Every line below from the one containing "purple 1x2 brick [593,273,768,443]" through the one containing "purple 1x2 brick [538,381,674,552]" must be transcribed exactly. Omit all lines outside that stretch.

» **Input data**:
- Opening Delimiter -

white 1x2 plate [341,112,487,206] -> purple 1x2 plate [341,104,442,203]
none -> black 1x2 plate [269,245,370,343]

- Closing Delimiter -
- Opening Delimiter -

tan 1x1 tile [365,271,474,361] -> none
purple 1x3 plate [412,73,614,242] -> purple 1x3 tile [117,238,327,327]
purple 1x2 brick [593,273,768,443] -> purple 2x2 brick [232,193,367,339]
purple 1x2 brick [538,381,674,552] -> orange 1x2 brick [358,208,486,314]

- Closing Delimiter -
- Opening Delimiter -

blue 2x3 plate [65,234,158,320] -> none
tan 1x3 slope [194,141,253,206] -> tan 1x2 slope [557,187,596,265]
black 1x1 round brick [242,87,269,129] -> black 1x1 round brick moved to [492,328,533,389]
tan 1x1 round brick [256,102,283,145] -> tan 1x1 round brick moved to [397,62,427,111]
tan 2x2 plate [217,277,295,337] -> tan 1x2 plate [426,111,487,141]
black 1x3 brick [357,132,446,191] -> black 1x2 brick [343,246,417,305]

- Closing Delimiter -

» **Final answer**:
purple 1x2 brick [593,273,768,443] -> purple 2x2 brick [232,193,367,339]
purple 1x2 brick [538,381,674,552] -> orange 1x2 brick [358,208,486,314]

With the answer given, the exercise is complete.